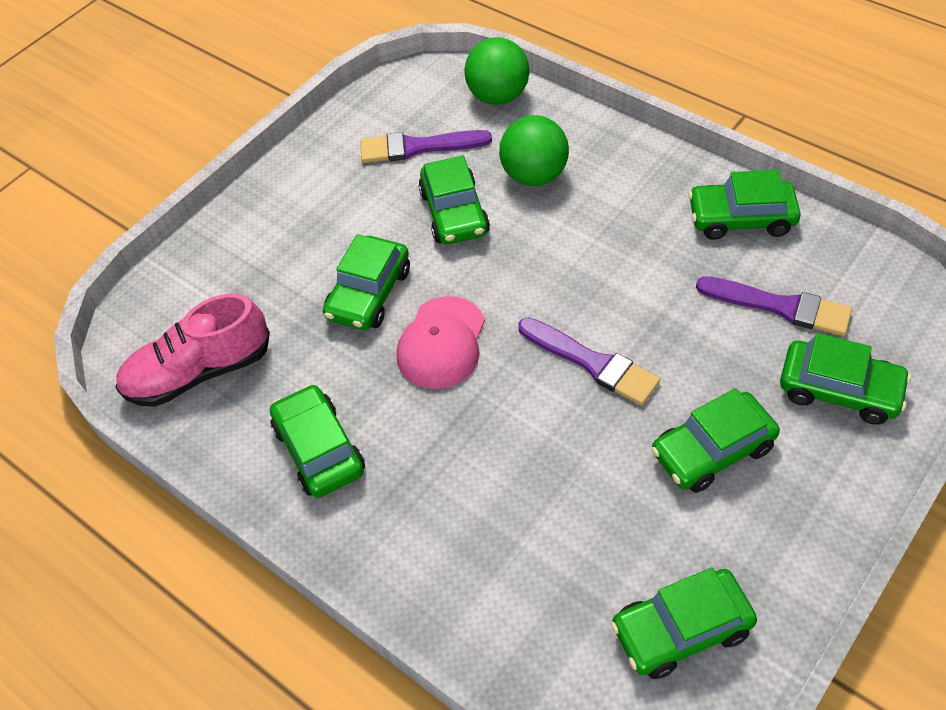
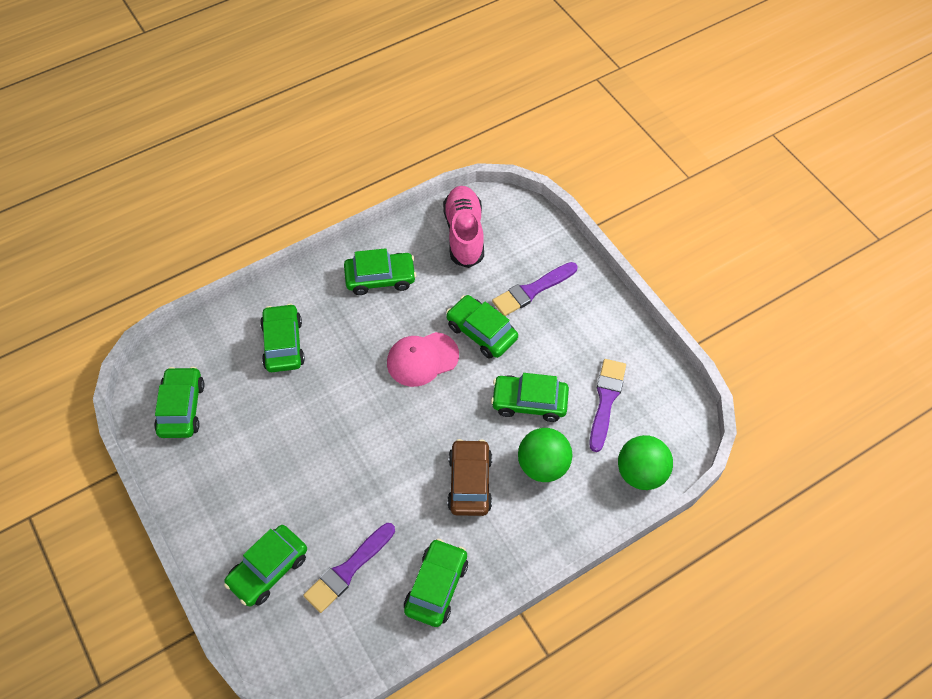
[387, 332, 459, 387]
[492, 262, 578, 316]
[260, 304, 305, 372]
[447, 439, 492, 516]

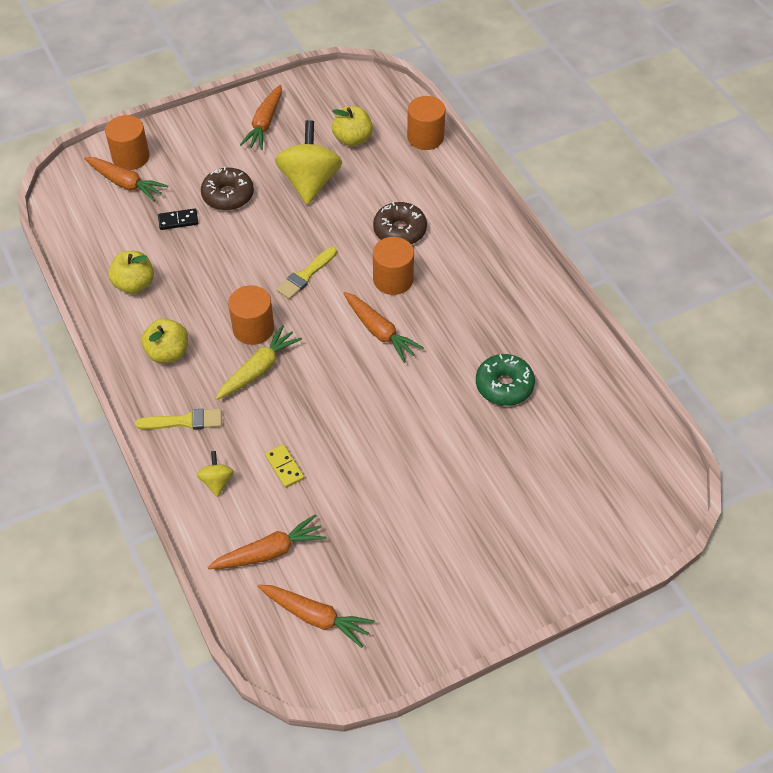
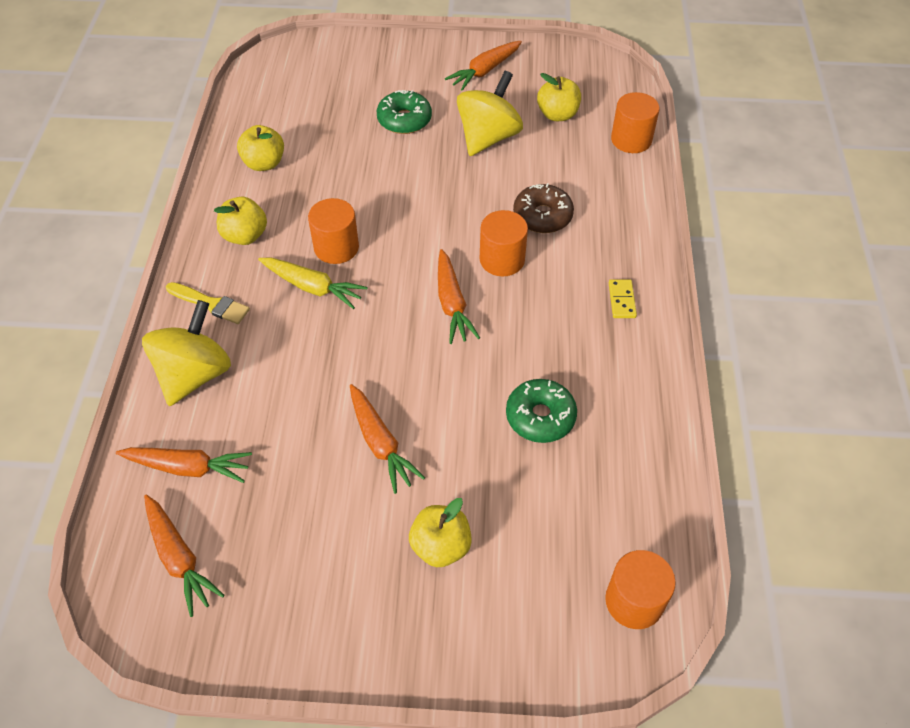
[605, 550, 676, 629]
[350, 384, 425, 494]
[377, 90, 432, 134]
[158, 208, 198, 230] (first image)
[276, 247, 337, 299] (first image)
[258, 257, 367, 309]
[609, 279, 637, 318]
[142, 300, 231, 406]
[409, 498, 472, 567]

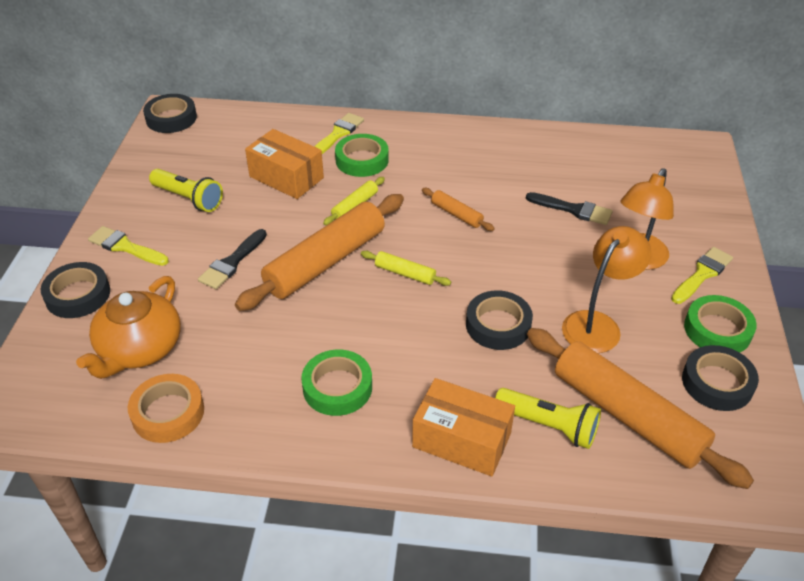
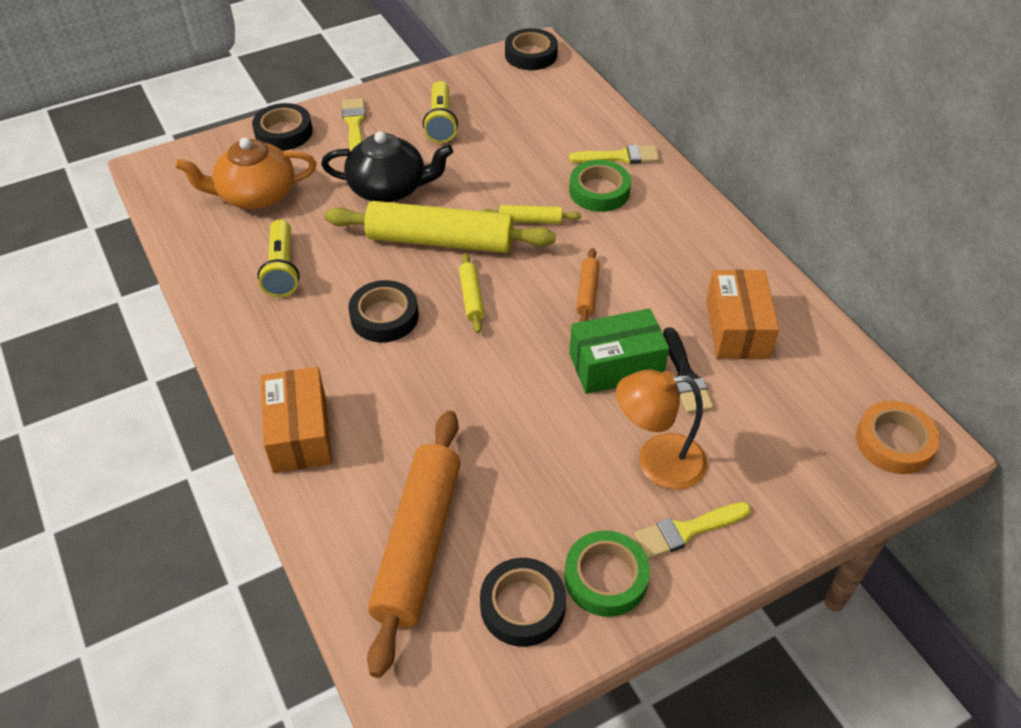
[706, 270, 779, 359]
[325, 201, 556, 253]
[562, 226, 652, 353] (first image)
[321, 131, 453, 202]
[634, 502, 751, 559]
[348, 280, 419, 342]
[301, 350, 372, 416] (first image)
[856, 401, 940, 474]
[258, 219, 300, 297]
[570, 308, 669, 394]

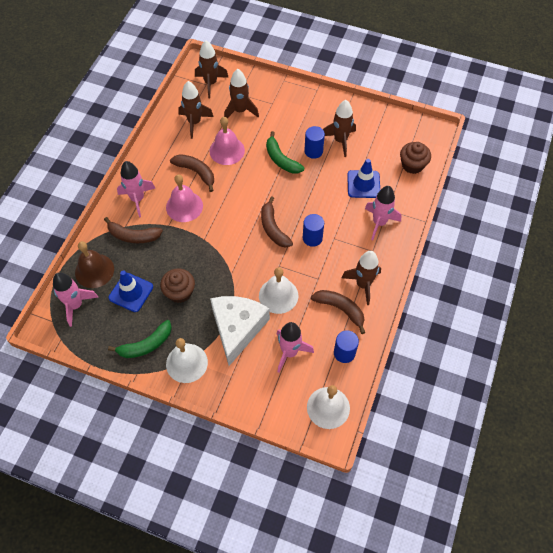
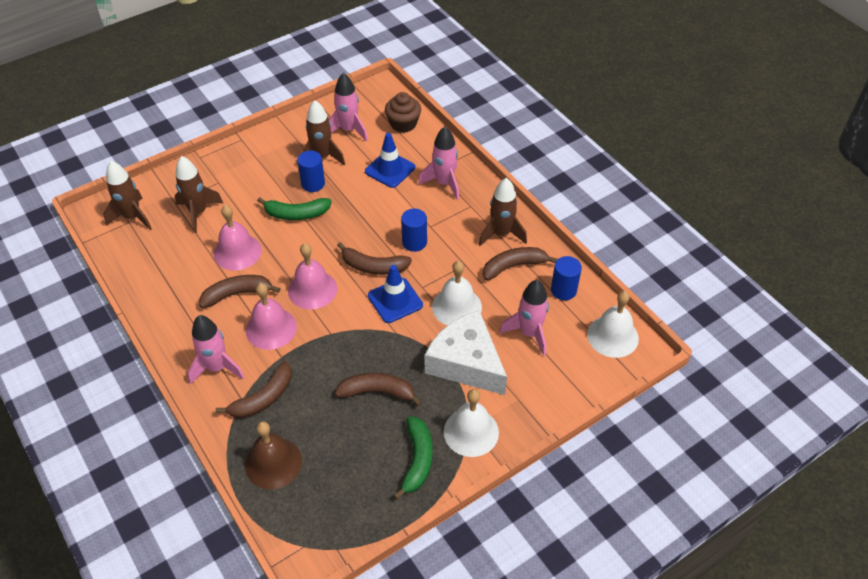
[178, 81, 213, 139] (first image)
[335, 373, 422, 406]
[368, 265, 423, 323]
[329, 73, 368, 142]
[288, 243, 337, 310]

::::

WORK ITEM: Everything in the records above should be printed exactly, apart from the pictures.

ANSWER TO THIS PROBLEM:
[387, 332, 459, 387]
[492, 262, 578, 316]
[260, 304, 305, 372]
[447, 439, 492, 516]

[605, 550, 676, 629]
[350, 384, 425, 494]
[377, 90, 432, 134]
[158, 208, 198, 230] (first image)
[276, 247, 337, 299] (first image)
[258, 257, 367, 309]
[609, 279, 637, 318]
[142, 300, 231, 406]
[409, 498, 472, 567]

[706, 270, 779, 359]
[325, 201, 556, 253]
[562, 226, 652, 353] (first image)
[321, 131, 453, 202]
[634, 502, 751, 559]
[348, 280, 419, 342]
[301, 350, 372, 416] (first image)
[856, 401, 940, 474]
[258, 219, 300, 297]
[570, 308, 669, 394]

[178, 81, 213, 139] (first image)
[335, 373, 422, 406]
[368, 265, 423, 323]
[329, 73, 368, 142]
[288, 243, 337, 310]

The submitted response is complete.